#### [Work to complete]
From the listing below, copy each line that holds "carton".

#### [Given records]
┄┄┄┄┄┄┄┄┄┄┄┄┄┄┄┄┄┄┄┄

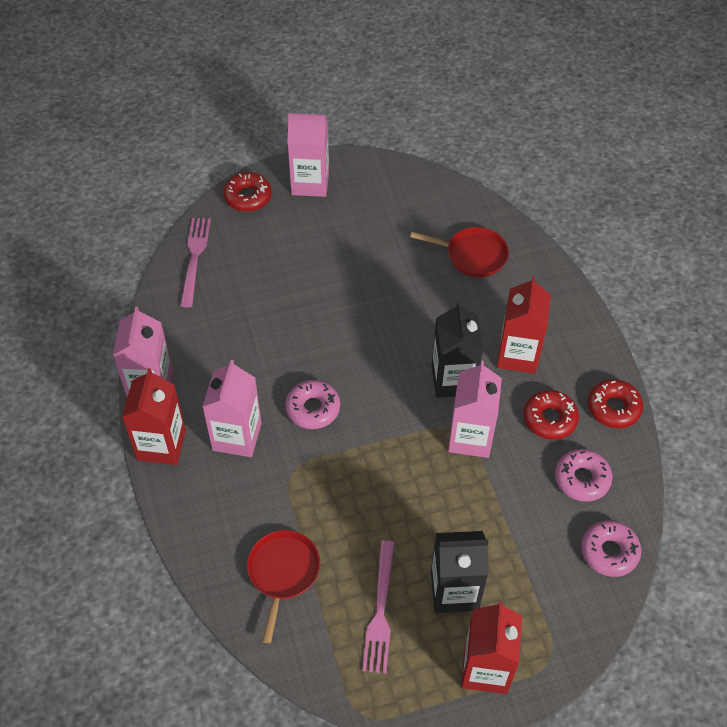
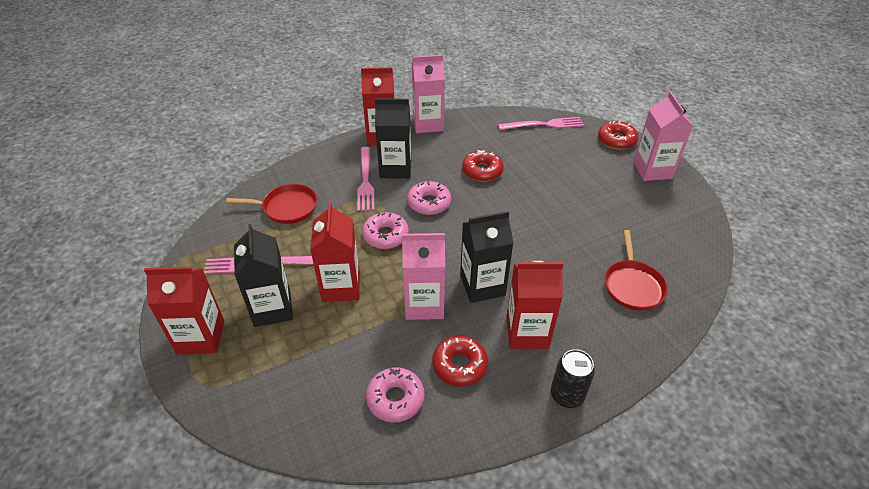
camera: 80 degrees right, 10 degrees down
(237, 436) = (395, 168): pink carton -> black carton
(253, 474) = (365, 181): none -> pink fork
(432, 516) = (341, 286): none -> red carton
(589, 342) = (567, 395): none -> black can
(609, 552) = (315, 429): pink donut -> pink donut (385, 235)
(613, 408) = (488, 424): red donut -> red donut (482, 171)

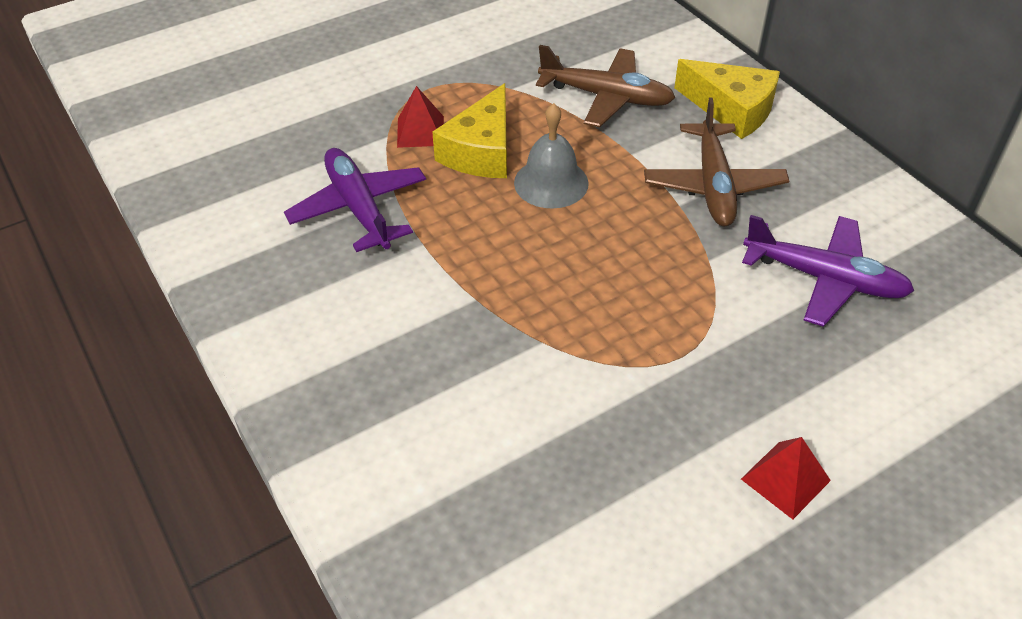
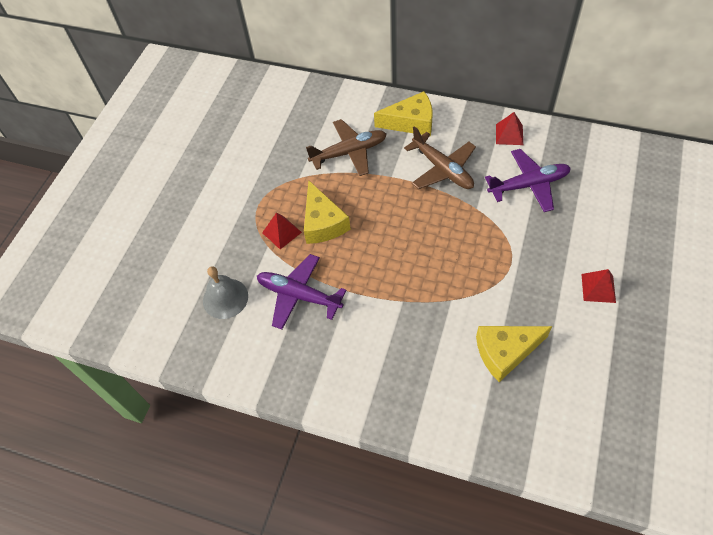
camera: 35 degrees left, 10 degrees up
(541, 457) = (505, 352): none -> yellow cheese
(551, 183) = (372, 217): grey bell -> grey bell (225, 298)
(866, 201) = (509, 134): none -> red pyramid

┄┄┄┄┄┄┄┄┄┄┄┄┄┄┄┄┄┄┄┄

#### [Result for this task]
(237, 436) = (395, 168): pink carton -> black carton
(432, 516) = (341, 286): none -> red carton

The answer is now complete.